=== Data shown ===

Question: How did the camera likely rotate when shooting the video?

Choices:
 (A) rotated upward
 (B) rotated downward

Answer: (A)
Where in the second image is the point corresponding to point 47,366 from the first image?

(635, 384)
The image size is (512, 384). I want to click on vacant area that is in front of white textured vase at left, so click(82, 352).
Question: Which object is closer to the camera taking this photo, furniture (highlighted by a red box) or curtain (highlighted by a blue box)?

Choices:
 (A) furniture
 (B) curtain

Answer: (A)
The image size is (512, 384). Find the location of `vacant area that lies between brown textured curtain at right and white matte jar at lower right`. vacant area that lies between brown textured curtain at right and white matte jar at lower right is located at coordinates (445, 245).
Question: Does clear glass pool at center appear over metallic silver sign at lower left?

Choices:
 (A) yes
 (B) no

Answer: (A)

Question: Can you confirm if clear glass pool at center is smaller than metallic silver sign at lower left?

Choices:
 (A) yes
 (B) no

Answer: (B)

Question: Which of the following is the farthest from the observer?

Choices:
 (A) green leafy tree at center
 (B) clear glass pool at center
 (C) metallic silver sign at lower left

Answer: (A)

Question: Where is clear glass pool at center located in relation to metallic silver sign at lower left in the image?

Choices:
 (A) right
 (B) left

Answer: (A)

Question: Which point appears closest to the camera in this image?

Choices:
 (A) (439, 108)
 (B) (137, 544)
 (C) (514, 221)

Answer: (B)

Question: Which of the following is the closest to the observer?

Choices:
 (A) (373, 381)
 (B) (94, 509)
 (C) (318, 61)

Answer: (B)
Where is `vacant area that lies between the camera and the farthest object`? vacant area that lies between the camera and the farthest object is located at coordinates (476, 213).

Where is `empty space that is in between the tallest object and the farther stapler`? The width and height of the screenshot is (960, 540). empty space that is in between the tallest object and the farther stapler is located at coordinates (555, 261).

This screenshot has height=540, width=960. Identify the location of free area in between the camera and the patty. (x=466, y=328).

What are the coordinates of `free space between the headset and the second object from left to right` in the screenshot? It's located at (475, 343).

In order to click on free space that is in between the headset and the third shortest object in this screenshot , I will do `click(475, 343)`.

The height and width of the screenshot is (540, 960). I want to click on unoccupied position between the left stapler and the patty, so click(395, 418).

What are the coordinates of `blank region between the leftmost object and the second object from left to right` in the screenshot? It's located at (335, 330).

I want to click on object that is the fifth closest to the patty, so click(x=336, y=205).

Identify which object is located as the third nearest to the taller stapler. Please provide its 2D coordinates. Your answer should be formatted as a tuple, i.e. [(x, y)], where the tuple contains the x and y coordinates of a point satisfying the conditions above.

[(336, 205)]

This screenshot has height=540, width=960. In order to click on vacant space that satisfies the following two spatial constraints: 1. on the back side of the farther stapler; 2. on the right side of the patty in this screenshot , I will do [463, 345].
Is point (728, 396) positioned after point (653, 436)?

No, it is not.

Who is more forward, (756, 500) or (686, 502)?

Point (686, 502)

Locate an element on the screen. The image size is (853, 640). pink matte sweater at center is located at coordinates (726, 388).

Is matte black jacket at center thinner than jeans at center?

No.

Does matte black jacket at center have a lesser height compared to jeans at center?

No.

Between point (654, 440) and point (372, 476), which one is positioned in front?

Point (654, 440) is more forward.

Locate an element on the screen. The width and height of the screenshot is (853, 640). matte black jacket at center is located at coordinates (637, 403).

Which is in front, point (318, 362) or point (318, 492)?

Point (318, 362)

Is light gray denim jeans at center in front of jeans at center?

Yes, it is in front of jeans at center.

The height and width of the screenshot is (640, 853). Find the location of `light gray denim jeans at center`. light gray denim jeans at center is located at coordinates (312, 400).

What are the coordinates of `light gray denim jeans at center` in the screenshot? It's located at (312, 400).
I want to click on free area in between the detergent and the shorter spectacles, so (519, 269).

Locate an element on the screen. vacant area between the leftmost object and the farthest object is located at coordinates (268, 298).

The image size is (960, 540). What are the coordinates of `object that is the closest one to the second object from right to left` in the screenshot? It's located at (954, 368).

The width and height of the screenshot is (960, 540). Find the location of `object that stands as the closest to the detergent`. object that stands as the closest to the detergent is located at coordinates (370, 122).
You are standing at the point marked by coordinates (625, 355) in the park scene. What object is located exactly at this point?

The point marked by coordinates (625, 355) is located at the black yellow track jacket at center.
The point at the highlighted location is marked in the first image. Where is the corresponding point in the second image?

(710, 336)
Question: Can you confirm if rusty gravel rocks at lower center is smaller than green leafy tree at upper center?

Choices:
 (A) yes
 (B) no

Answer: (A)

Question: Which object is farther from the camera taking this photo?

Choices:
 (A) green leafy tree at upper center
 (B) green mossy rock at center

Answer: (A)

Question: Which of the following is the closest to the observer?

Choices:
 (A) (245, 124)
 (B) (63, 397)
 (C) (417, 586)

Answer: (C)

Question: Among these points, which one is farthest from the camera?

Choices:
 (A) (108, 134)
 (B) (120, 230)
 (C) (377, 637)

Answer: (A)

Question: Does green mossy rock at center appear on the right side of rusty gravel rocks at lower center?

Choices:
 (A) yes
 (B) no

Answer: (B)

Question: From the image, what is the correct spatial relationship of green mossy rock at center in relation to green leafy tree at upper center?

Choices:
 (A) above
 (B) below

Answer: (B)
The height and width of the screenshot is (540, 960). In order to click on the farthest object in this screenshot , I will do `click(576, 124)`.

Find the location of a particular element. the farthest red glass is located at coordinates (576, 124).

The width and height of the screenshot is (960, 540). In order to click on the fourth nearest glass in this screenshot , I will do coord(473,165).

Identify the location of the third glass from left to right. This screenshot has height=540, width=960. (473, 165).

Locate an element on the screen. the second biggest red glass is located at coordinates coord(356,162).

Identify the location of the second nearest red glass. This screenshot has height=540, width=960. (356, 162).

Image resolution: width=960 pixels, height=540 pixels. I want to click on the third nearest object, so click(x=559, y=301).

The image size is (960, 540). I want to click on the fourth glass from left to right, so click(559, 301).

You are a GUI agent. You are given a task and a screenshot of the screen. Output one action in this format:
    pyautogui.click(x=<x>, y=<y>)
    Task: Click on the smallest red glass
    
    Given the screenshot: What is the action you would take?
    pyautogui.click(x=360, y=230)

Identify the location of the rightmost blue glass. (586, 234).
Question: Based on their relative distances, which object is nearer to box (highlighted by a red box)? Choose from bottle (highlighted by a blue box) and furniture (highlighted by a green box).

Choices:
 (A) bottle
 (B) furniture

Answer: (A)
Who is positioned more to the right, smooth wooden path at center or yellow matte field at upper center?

===

Required work:
Copy out all of the items above word for word, without changing anything.

Final result:
Question: How did the camera likely rotate when shooting the video?

Choices:
 (A) rotated upward
 (B) rotated downward

Answer: (A)
Where in the second image is the point corresponding to point 47,366 from the first image?

(635, 384)
The image size is (512, 384). I want to click on vacant area that is in front of white textured vase at left, so click(82, 352).
Question: Which object is closer to the camera taking this photo, furniture (highlighted by a red box) or curtain (highlighted by a blue box)?

Choices:
 (A) furniture
 (B) curtain

Answer: (A)
The image size is (512, 384). Find the location of `vacant area that lies between brown textured curtain at right and white matte jar at lower right`. vacant area that lies between brown textured curtain at right and white matte jar at lower right is located at coordinates (445, 245).
Question: Does clear glass pool at center appear over metallic silver sign at lower left?

Choices:
 (A) yes
 (B) no

Answer: (A)

Question: Can you confirm if clear glass pool at center is smaller than metallic silver sign at lower left?

Choices:
 (A) yes
 (B) no

Answer: (B)

Question: Which of the following is the farthest from the observer?

Choices:
 (A) green leafy tree at center
 (B) clear glass pool at center
 (C) metallic silver sign at lower left

Answer: (A)

Question: Where is clear glass pool at center located in relation to metallic silver sign at lower left in the image?

Choices:
 (A) right
 (B) left

Answer: (A)

Question: Which point appears closest to the camera in this image?

Choices:
 (A) (439, 108)
 (B) (137, 544)
 (C) (514, 221)

Answer: (B)

Question: Which of the following is the closest to the observer?

Choices:
 (A) (373, 381)
 (B) (94, 509)
 (C) (318, 61)

Answer: (B)
Where is `vacant area that lies between the camera and the farthest object`? vacant area that lies between the camera and the farthest object is located at coordinates (476, 213).

Where is `empty space that is in between the tallest object and the farther stapler`? The width and height of the screenshot is (960, 540). empty space that is in between the tallest object and the farther stapler is located at coordinates (555, 261).

This screenshot has height=540, width=960. Identify the location of free area in between the camera and the patty. (x=466, y=328).

What are the coordinates of `free space between the headset and the second object from left to right` in the screenshot? It's located at (475, 343).

In order to click on free space that is in between the headset and the third shortest object in this screenshot , I will do `click(475, 343)`.

The height and width of the screenshot is (540, 960). I want to click on unoccupied position between the left stapler and the patty, so click(395, 418).

What are the coordinates of `blank region between the leftmost object and the second object from left to right` in the screenshot? It's located at (335, 330).

I want to click on object that is the fifth closest to the patty, so click(x=336, y=205).

Identify which object is located as the third nearest to the taller stapler. Please provide its 2D coordinates. Your answer should be formatted as a tuple, i.e. [(x, y)], where the tuple contains the x and y coordinates of a point satisfying the conditions above.

[(336, 205)]

This screenshot has height=540, width=960. In order to click on vacant space that satisfies the following two spatial constraints: 1. on the back side of the farther stapler; 2. on the right side of the patty in this screenshot , I will do [463, 345].
Is point (728, 396) positioned after point (653, 436)?

No, it is not.

Who is more forward, (756, 500) or (686, 502)?

Point (686, 502)

Locate an element on the screen. The image size is (853, 640). pink matte sweater at center is located at coordinates (726, 388).

Is matte black jacket at center thinner than jeans at center?

No.

Does matte black jacket at center have a lesser height compared to jeans at center?

No.

Between point (654, 440) and point (372, 476), which one is positioned in front?

Point (654, 440) is more forward.

Locate an element on the screen. The width and height of the screenshot is (853, 640). matte black jacket at center is located at coordinates (637, 403).

Which is in front, point (318, 362) or point (318, 492)?

Point (318, 362)

Is light gray denim jeans at center in front of jeans at center?

Yes, it is in front of jeans at center.

The height and width of the screenshot is (640, 853). Find the location of `light gray denim jeans at center`. light gray denim jeans at center is located at coordinates (312, 400).

What are the coordinates of `light gray denim jeans at center` in the screenshot? It's located at (312, 400).
I want to click on free area in between the detergent and the shorter spectacles, so (519, 269).

Locate an element on the screen. vacant area between the leftmost object and the farthest object is located at coordinates (268, 298).

The image size is (960, 540). What are the coordinates of `object that is the closest one to the second object from right to left` in the screenshot? It's located at (954, 368).

The width and height of the screenshot is (960, 540). Find the location of `object that stands as the closest to the detergent`. object that stands as the closest to the detergent is located at coordinates (370, 122).
You are standing at the point marked by coordinates (625, 355) in the park scene. What object is located exactly at this point?

The point marked by coordinates (625, 355) is located at the black yellow track jacket at center.
The point at the highlighted location is marked in the first image. Where is the corresponding point in the second image?

(710, 336)
Question: Can you confirm if rusty gravel rocks at lower center is smaller than green leafy tree at upper center?

Choices:
 (A) yes
 (B) no

Answer: (A)

Question: Which object is farther from the camera taking this photo?

Choices:
 (A) green leafy tree at upper center
 (B) green mossy rock at center

Answer: (A)

Question: Which of the following is the closest to the observer?

Choices:
 (A) (245, 124)
 (B) (63, 397)
 (C) (417, 586)

Answer: (C)

Question: Among these points, which one is farthest from the camera?

Choices:
 (A) (108, 134)
 (B) (120, 230)
 (C) (377, 637)

Answer: (A)

Question: Does green mossy rock at center appear on the right side of rusty gravel rocks at lower center?

Choices:
 (A) yes
 (B) no

Answer: (B)

Question: From the image, what is the correct spatial relationship of green mossy rock at center in relation to green leafy tree at upper center?

Choices:
 (A) above
 (B) below

Answer: (B)
The height and width of the screenshot is (540, 960). In order to click on the farthest object in this screenshot , I will do `click(576, 124)`.

Find the location of a particular element. the farthest red glass is located at coordinates (576, 124).

The width and height of the screenshot is (960, 540). In order to click on the fourth nearest glass in this screenshot , I will do coord(473,165).

Identify the location of the third glass from left to right. This screenshot has height=540, width=960. (473, 165).

Locate an element on the screen. the second biggest red glass is located at coordinates coord(356,162).

Identify the location of the second nearest red glass. This screenshot has height=540, width=960. (356, 162).

Image resolution: width=960 pixels, height=540 pixels. I want to click on the third nearest object, so click(x=559, y=301).

The image size is (960, 540). I want to click on the fourth glass from left to right, so click(559, 301).

You are a GUI agent. You are given a task and a screenshot of the screen. Output one action in this format:
    pyautogui.click(x=<x>, y=<y>)
    Task: Click on the smallest red glass
    
    Given the screenshot: What is the action you would take?
    pyautogui.click(x=360, y=230)

Identify the location of the rightmost blue glass. (586, 234).
Question: Based on their relative distances, which object is nearer to box (highlighted by a red box)? Choose from bottle (highlighted by a blue box) and furniture (highlighted by a green box).

Choices:
 (A) bottle
 (B) furniture

Answer: (A)
Who is positioned more to the right, smooth wooden path at center or yellow matte field at upper center?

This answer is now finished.